(Material to process begins)
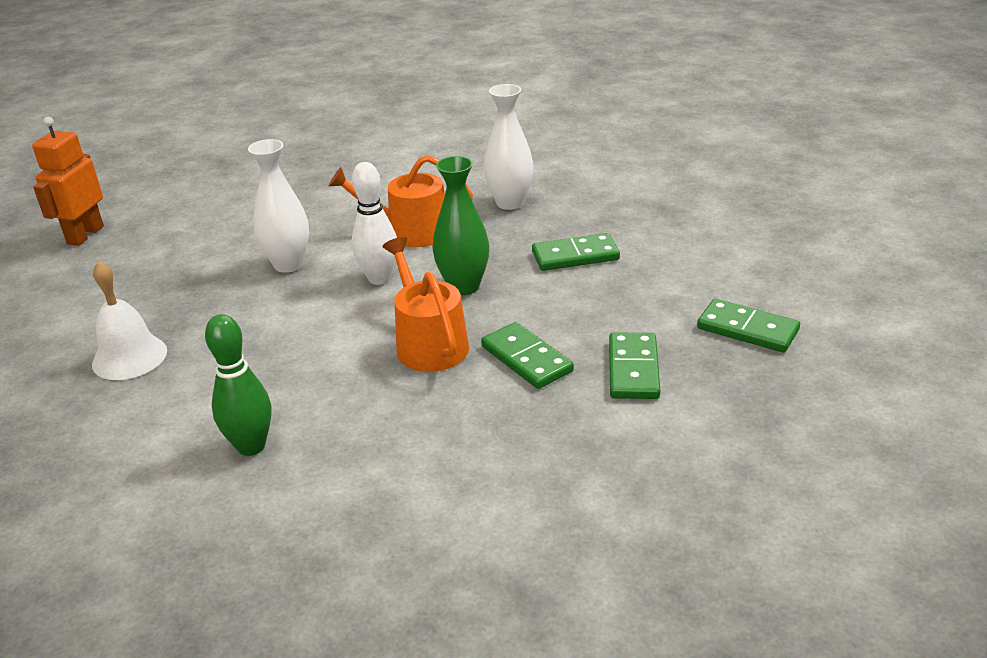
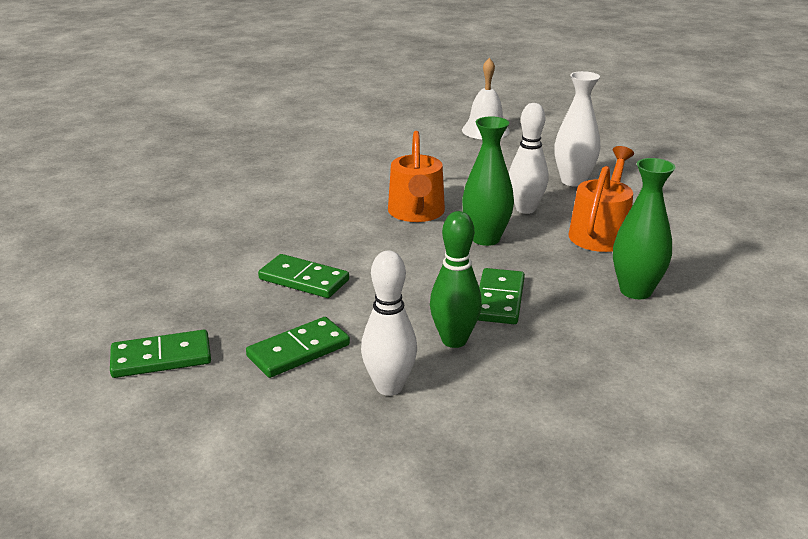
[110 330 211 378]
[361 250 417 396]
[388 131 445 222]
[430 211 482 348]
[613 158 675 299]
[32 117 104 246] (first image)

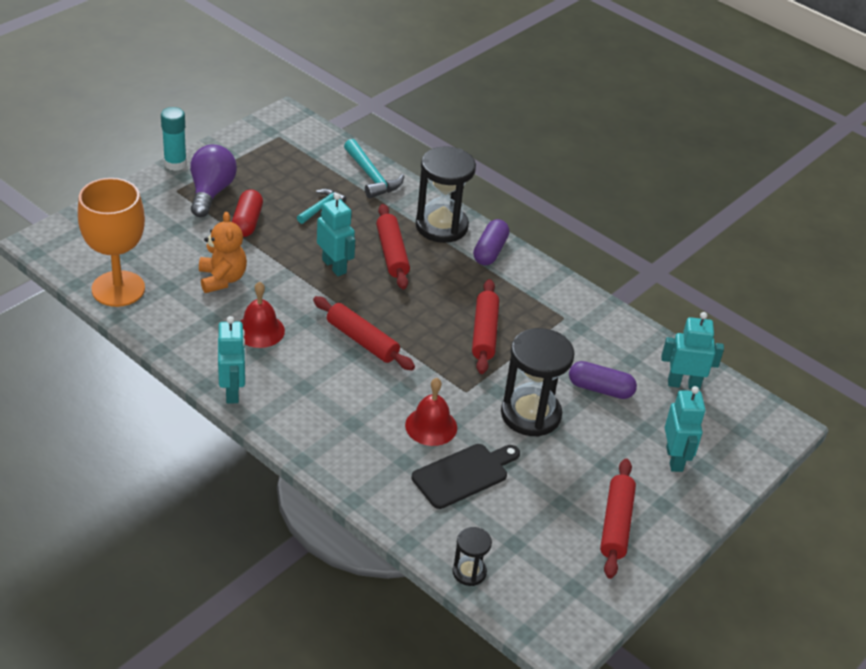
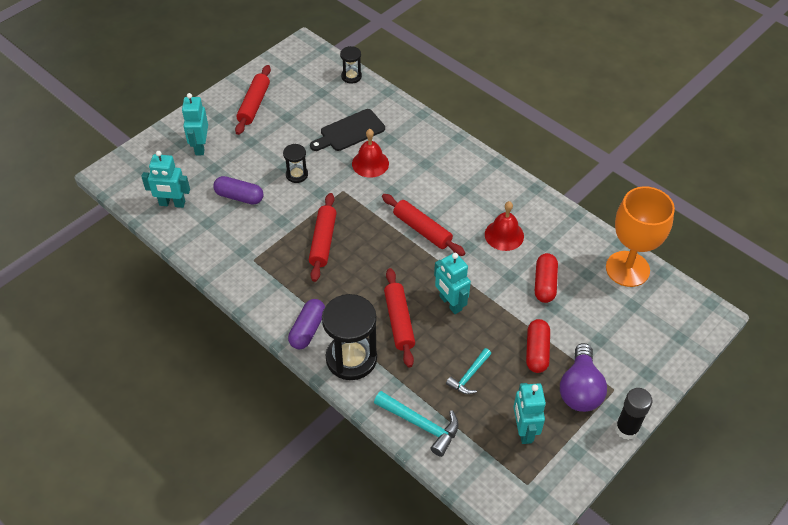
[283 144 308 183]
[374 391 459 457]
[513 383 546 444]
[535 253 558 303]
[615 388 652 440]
(Material to process ends)
Only an exact copy of the entries, with no pictures, is expected as the answer.

[110 330 211 378]
[361 250 417 396]
[388 131 445 222]
[430 211 482 348]
[613 158 675 299]
[32 117 104 246] (first image)

[283 144 308 183]
[374 391 459 457]
[513 383 546 444]
[535 253 558 303]
[615 388 652 440]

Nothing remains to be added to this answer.